BEGIN Dataset extract

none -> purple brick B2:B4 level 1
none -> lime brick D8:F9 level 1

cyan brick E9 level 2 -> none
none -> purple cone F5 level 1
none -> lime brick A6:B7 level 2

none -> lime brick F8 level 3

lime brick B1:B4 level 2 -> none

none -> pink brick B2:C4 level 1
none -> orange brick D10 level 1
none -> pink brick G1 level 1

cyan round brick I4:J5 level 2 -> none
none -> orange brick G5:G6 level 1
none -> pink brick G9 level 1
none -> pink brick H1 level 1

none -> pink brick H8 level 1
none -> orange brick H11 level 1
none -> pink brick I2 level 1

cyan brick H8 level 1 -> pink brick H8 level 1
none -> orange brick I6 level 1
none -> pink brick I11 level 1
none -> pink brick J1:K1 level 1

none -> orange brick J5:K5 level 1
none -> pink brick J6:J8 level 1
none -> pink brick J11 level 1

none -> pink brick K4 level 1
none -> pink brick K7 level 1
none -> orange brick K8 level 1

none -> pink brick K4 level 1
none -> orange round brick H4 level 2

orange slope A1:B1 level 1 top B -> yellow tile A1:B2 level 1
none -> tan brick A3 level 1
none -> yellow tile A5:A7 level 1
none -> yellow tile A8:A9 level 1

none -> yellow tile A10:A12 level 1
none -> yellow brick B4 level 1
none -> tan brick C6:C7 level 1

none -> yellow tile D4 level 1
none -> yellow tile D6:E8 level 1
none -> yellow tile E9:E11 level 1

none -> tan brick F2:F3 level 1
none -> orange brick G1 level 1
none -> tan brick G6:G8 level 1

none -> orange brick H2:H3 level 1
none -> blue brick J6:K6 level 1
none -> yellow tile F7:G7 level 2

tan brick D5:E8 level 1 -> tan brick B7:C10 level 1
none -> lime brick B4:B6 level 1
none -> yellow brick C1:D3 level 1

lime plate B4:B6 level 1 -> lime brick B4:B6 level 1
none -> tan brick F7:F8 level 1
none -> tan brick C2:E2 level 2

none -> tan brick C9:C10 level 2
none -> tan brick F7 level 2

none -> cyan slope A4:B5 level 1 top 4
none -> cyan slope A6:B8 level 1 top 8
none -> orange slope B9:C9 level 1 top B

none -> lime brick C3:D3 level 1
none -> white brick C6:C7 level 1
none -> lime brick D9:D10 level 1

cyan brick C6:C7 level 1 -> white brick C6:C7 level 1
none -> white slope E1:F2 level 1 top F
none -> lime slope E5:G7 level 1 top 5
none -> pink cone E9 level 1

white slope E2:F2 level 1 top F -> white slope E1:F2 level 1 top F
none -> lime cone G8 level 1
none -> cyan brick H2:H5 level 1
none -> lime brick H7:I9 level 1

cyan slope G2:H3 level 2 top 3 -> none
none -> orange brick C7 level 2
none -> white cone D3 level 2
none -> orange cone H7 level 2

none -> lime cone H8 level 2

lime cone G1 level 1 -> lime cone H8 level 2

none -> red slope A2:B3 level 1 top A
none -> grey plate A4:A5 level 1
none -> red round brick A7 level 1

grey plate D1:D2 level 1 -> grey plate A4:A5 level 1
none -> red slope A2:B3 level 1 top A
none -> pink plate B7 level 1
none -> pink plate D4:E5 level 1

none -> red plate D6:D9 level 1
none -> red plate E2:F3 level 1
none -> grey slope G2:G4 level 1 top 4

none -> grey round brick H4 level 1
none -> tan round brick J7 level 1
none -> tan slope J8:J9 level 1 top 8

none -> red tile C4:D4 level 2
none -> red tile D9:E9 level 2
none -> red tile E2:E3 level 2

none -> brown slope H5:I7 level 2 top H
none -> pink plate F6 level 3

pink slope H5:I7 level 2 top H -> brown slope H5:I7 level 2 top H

END Dataset extract

■ Exercise directions ■
Starting at the line above that contains "lime cone G1 level 1 -> lime cone H8 level 2", write out each line exactly until the line that contains "none -> red tile C4:D4 level 2" has been written, and stop there.

■ Answer for this exercise ■
lime cone G1 level 1 -> lime cone H8 level 2

none -> red slope A2:B3 level 1 top A
none -> grey plate A4:A5 level 1
none -> red round brick A7 level 1

grey plate D1:D2 level 1 -> grey plate A4:A5 level 1
none -> red slope A2:B3 level 1 top A
none -> pink plate B7 level 1
none -> pink plate D4:E5 level 1

none -> red plate D6:D9 level 1
none -> red plate E2:F3 level 1
none -> grey slope G2:G4 level 1 top 4

none -> grey round brick H4 level 1
none -> tan round brick J7 level 1
none -> tan slope J8:J9 level 1 top 8

none -> red tile C4:D4 level 2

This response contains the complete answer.